• **Given entries**
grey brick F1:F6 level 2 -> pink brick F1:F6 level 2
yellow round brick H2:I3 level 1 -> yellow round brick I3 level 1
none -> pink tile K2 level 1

==

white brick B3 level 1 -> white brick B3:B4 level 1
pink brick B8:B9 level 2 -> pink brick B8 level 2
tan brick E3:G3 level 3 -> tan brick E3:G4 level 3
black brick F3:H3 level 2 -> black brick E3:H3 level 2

---

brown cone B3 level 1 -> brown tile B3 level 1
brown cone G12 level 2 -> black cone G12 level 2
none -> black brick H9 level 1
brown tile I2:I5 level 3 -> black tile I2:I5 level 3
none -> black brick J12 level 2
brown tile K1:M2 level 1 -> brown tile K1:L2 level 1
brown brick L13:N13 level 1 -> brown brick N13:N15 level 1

• **Task brief**
How many lines of the data contain the word "black"? Answer with the number alone.

• **Result of the task**
5